■ **SHORT EXERCISE**
Copy the notation text from the material line for line, leaving out the pictures.

■ **INPUT MATERIAL**
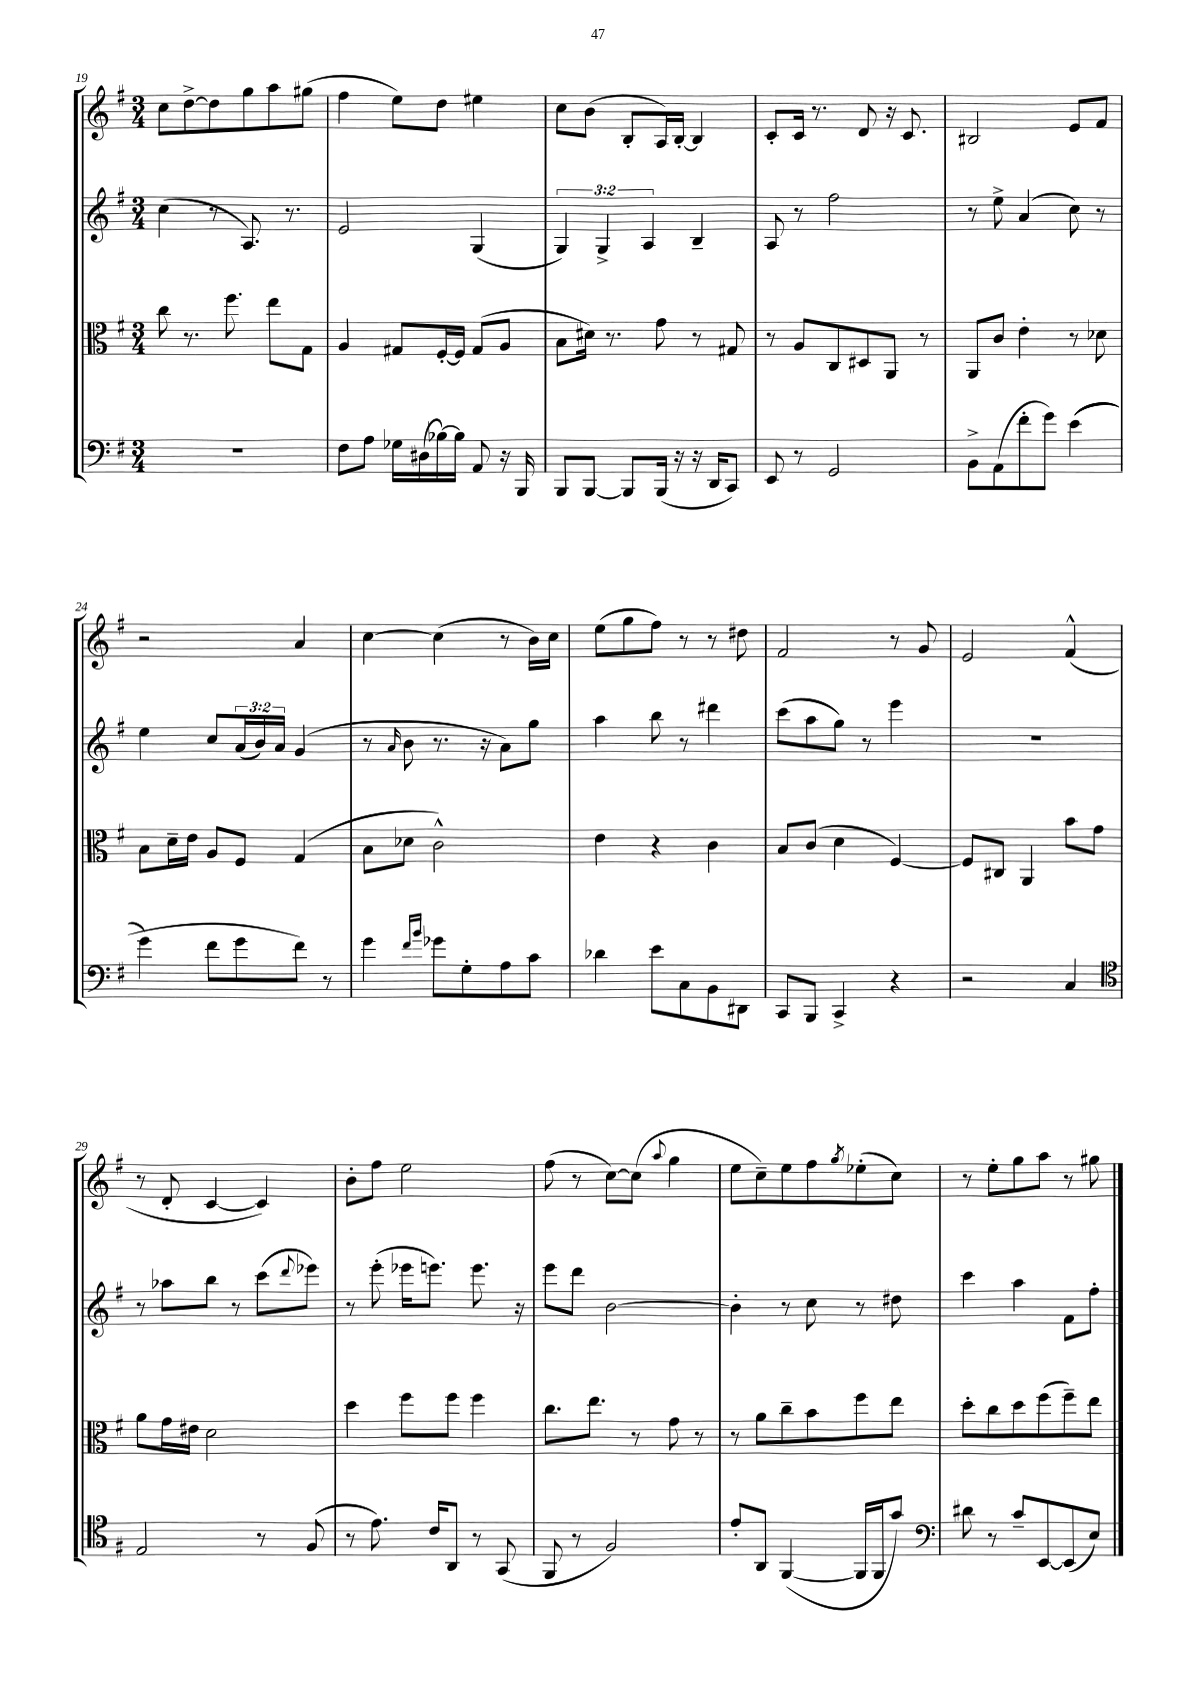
<<
\new StaffGroup <<
\new Staff = "s0" {
    \clef treble \key g \major \numericTimeSignature \time 3/4
    c''8 d''8~-> d''8 g''8 a''8 gis''8( |
    fis''4 e''8) d''8 eis''4 |
    c''8 b'8( b8-. a16) b16~-. b4 |
    c'8-. c'16 r8. d'8 r16 c'8. |
    bis2 e'8 fis'8 |
    r2 a'4 |
    c''4~ c''4( r8 b'16) c''16 |
    e''8( g''8 fis''8) r8 r8 dis''8 |
    fis'2 r8 g'8 |
    e'2 fis'4-^( |
    r8 d'8-. c'4~ c'4) |
    b'8-. fis''8 e''2 |
    fis''8( r8 c''8~) c''8( \appoggiatura { a''8 } g''4 |
    e''8 c''8--) e''8 fis''8 \acciaccatura { g''8 } ees''8-.( c''8) |
    r8 e''8-. g''8 a''8 r8 gis''8 \bar "|." |
}
\new Staff = "s1" {
    \clef treble \key g \major \numericTimeSignature \time 3/4 \override Staff.TupletNumber.text = #tuplet-number::calc-fraction-text
    c''4( r8 a8.) r8. |
    e'2 g4( |
    \tuplet 3/2 { g4) g4-> a4 } b4-- |
    a8 r8 fis''2 |
    r8 e''8-> a'4( c''8) r8 |
    e''4 c''8 \tuplet 3/2 { a'16( b'16) a'16 } g'4( |
    r8 \grace { a'16 } b'8 r8. r16 a'8) g''8 |
    a''4 b''8 r8 dis'''4 |
    c'''8( a''8 g''8) r8 e'''4 |
    R2. |
    r8 aes''8 b''8 r8 c'''8( \appoggiatura { d'''8 } ees'''8) |
    r8 e'''8-.( ees'''16 e'''8.) e'''8. r16 |
    e'''8 d'''8 b'2~ |
    b'4-. r8 c''8 r8 dis''8 |
    c'''4 a''4 fis'8 fis''8-. \bar "|." |
}
\new Staff = "s2" {
    \clef alto \key g \major \numericTimeSignature \time 3/4
    c''8 r8. fis''8. e''8 g8 |
    a4 gis8 fis16~-. fis16 gis8( a8 |
    b8 dis'16) r8. g'8 r8 gis8 |
    r8 a8 c8 dis8 a,8 r8 |
    a,8 c'8 e'4-. r8 des'8 |
    b8 d'16-- e'16 a8 fis8 g4( |
    b8 des'8 c'2-^) |
    e'4 r4 c'4 |
    b8 c'8( d'4 fis4~) |
    fis8 cis8 a,4 b'8 g'8 |
    a'8 g'16 eis'16 d'2 |
    d''4 fis''8 fis''8 fis''4 |
    c''8. e''8. r8 g'8 r8 |
    r8 a'8 c''8-- b'8 fis''8 e''8 |
    d''8-. c''8 d''8 fis''8( fis''8--) e''8 \bar "|." |
}
\new Staff = "s3" {
    \clef bass \key g \major \numericTimeSignature \time 3/4
    R2. |
    fis8 a8 ges16 dis16( bes16~) bes16 a,8 r16 b,,16 |
    b,,8 b,,8~ b,,8 b,,16( r16 r16 d,16 c,8) |
    e,8 r8 g,2 |
    b,8-> a,8( fis'8-. g'8) e'4(\( |
    g'4) fis'8 g'8 fis'8\) r8 |
    g'4 \grace { fis'16 b'16 } ges'8 g8-. a8 c'8 |
    des'4 e'8 c8 b,8 dis,8 |
    c,8 b,,8 c,4-> r4 |
    r2 c4 |
    \clef tenor e2 r8 fis8( |
    r8 e'8.) c'16 a,8 r8 g,8( |
    fis,8 r8 fis2) |
    e'8-. a,8 fis,4~( fis,16 fis,16 g'8) |
    \clef bass dis'8 r8 c'8-- e,8~ e,8( e8) \bar "|." |
}
>>
>>
\layout { \context { \Score currentBarNumber = #19 } }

■ **SOLVED EXERCISE**
<<
\new StaffGroup <<
\new Staff = "s0" {
    \clef treble \key g \major \numericTimeSignature \time 3/4
    c''8 d''8~-> d''8 g''8 a''8 gis''8( |
    fis''4 e''8) d''8 eis''4 |
    c''8 b'8( b8-. a16) b16~-. b4 |
    c'8-. c'16 r8. d'8 r16 c'8. |
    bis2 e'8 fis'8 |
    r2 a'4 |
    c''4~ c''4( r8 b'16) c''16 |
    e''8( g''8 fis''8) r8 r8 dis''8 |
    fis'2 r8 g'8 |
    e'2 fis'4-^( |
    r8 d'8-. c'4~ c'4) |
    b'8-. fis''8 e''2 |
    fis''8( r8 c''8~) c''8( \appoggiatura { a''8 } g''4 |
    e''8 c''8--) e''8 fis''8 \acciaccatura { g''8 } ees''8-.( c''8) |
    r8 e''8-. g''8 a''8 r8 gis''8 \bar "|." |
}
\new Staff = "s1" {
    \clef treble \key g \major \numericTimeSignature \time 3/4 \override Staff.TupletNumber.text = #tuplet-number::calc-fraction-text
    c''4( r8 a8.) r8. |
    e'2 g4( |
    \tuplet 3/2 { g4) g4-> a4 } b4-- |
    a8 r8 fis''2 |
    r8 e''8-> a'4( c''8) r8 |
    e''4 c''8 \tuplet 3/2 { a'16( b'16) a'16 } g'4( |
    r8 \grace { a'16 } b'8 r8. r16 a'8) g''8 |
    a''4 b''8 r8 dis'''4 |
    c'''8( a''8 g''8) r8 e'''4 |
    R2. |
    r8 aes''8 b''8 r8 c'''8( \appoggiatura { d'''8 } ees'''8) |
    r8 e'''8-.( ees'''16 e'''8.) e'''8. r16 |
    e'''8 d'''8 b'2~ |
    b'4-. r8 c''8 r8 dis''8 |
    c'''4 a''4 fis'8 fis''8-. \bar "|." |
}
\new Staff = "s2" {
    \clef alto \key g \major \numericTimeSignature \time 3/4
    c''8 r8. fis''8. e''8 g8 |
    a4 gis8 fis16~-. fis16 gis8( a8 |
    b8 dis'16) r8. g'8 r8 gis8 |
    r8 a8 c8 dis8 a,8 r8 |
    a,8 c'8 e'4-. r8 des'8 |
    b8 d'16-- e'16 a8 fis8 g4( |
    b8 des'8 c'2-^) |
    e'4 r4 c'4 |
    b8 c'8( d'4 fis4~) |
    fis8 cis8 a,4 b'8 g'8 |
    a'8 g'16 eis'16 d'2 |
    d''4 fis''8 fis''8 fis''4 |
    c''8. e''8. r8 g'8 r8 |
    r8 a'8 c''8-- b'8 fis''8 e''8 |
    d''8-. c''8 d''8 fis''8( fis''8--) e''8 \bar "|." |
}
\new Staff = "s3" {
    \clef bass \key g \major \numericTimeSignature \time 3/4
    R2. |
    fis8 a8 ges16 dis16( bes16~) bes16 a,8 r16 b,,16 |
    b,,8 b,,8~ b,,8 b,,16( r16 r16 d,16 c,8) |
    e,8 r8 g,2 |
    b,8-> a,8( fis'8-. g'8) e'4(\( |
    g'4) fis'8 g'8 fis'8\) r8 |
    g'4 \grace { fis'16 b'16 } ges'8 g8-. a8 c'8 |
    des'4 e'8 c8 b,8 dis,8 |
    c,8 b,,8 c,4-> r4 |
    r2 c4 |
    \clef tenor e2 r8 fis8( |
    r8 e'8.) c'16 a,8 r8 g,8( |
    fis,8 r8 fis2) |
    e'8-. a,8 fis,4~( fis,16 fis,16 g'8) |
    \clef bass dis'8 r8 c'8-- e,8~ e,8( e8) \bar "|." |
}
>>
>>
\layout { \context { \Score currentBarNumber = #19 } }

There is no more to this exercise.